» **Problem to solve**
Check each line of the records below and collect those that include the word "none".

[Dataset excerpts]

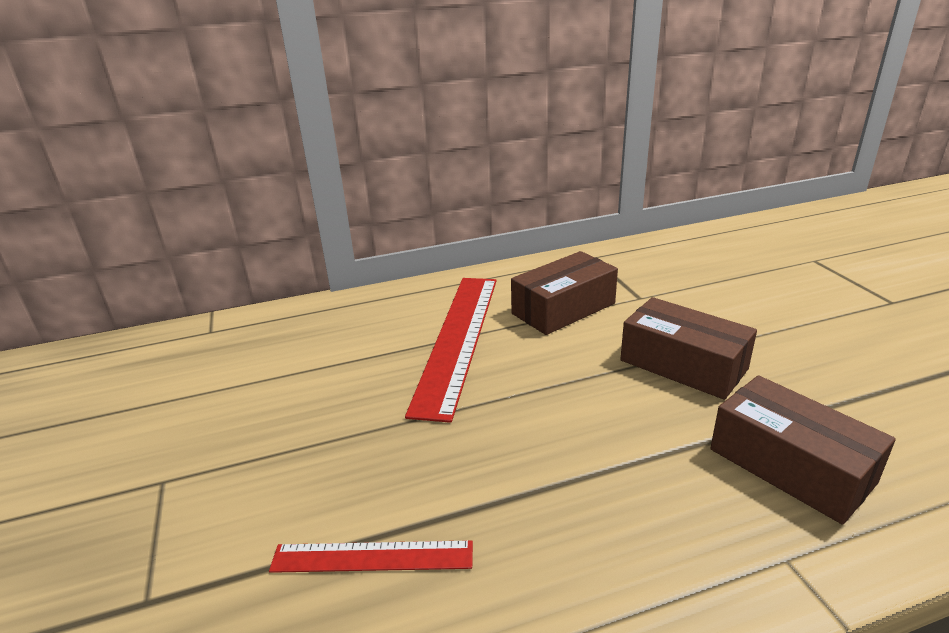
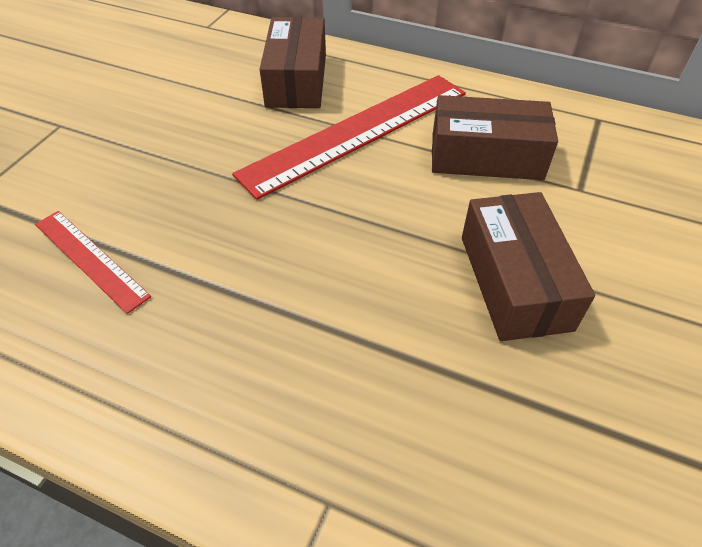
camera: 40 degrees right, 20 degrees up
(790, 465) = (461, 443): brown box -> brown box (297, 80)

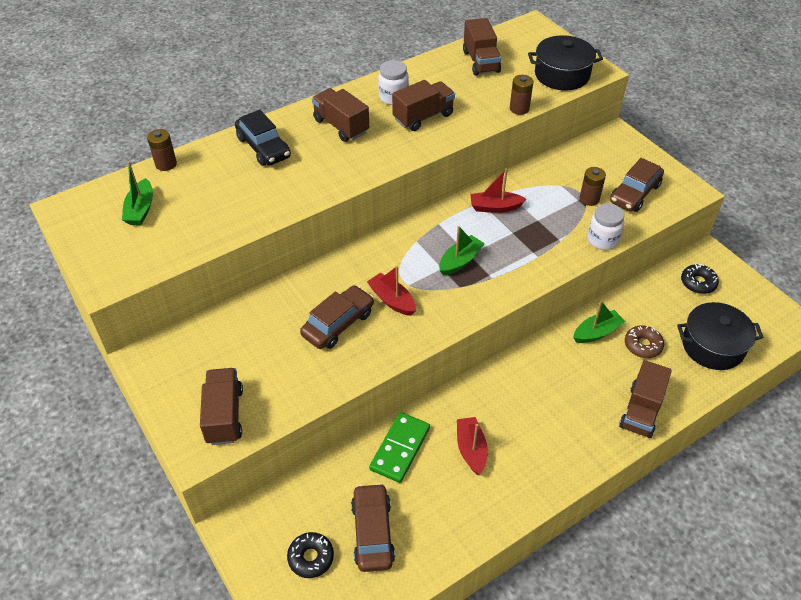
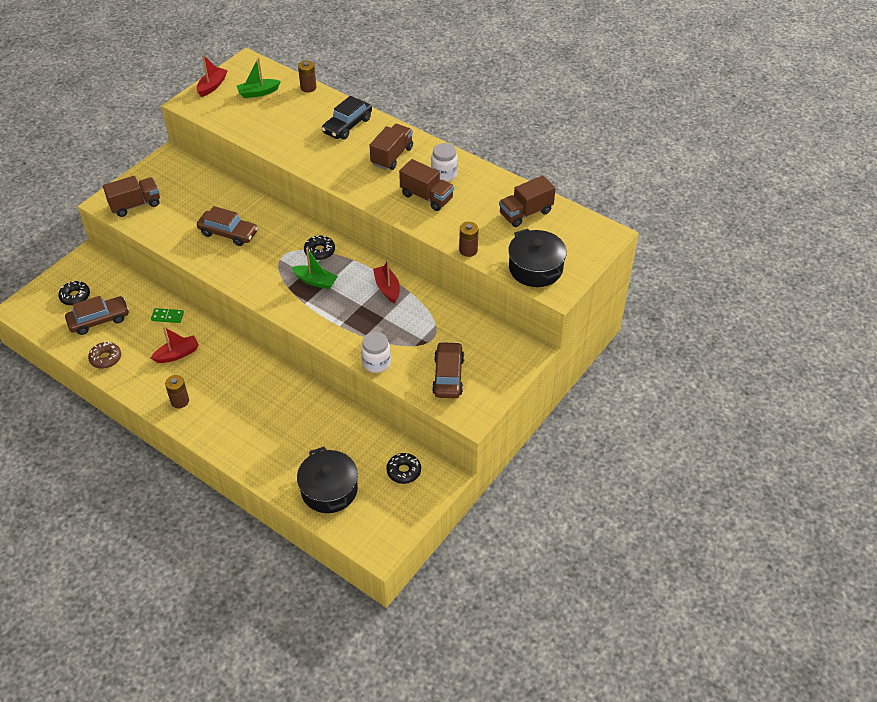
camera: 70 degrees right, 0 degrees up
(392, 300) = (261, 254): red boat -> red boat (212, 86)
(400, 448) = (167, 316): green domino -> green domino, size x0.58
(412, 247) = (319, 251): none -> black donut
(589, 199) = (426, 346): brown battery -> brown battery (180, 401)
(597, 332) = (316, 408): green boat -> none
(634, 193) = (448, 376): brown car -> brown car turned 75 degrees clockwise
(641, 411) = (242, 449): brown truck -> none
(642, 345) = (312, 440): brown donut -> brown donut (106, 358)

[/Dataset excerpts]

» **Problem solution**
(412, 247) = (319, 251): none -> black donut
(597, 332) = (316, 408): green boat -> none
(641, 411) = (242, 449): brown truck -> none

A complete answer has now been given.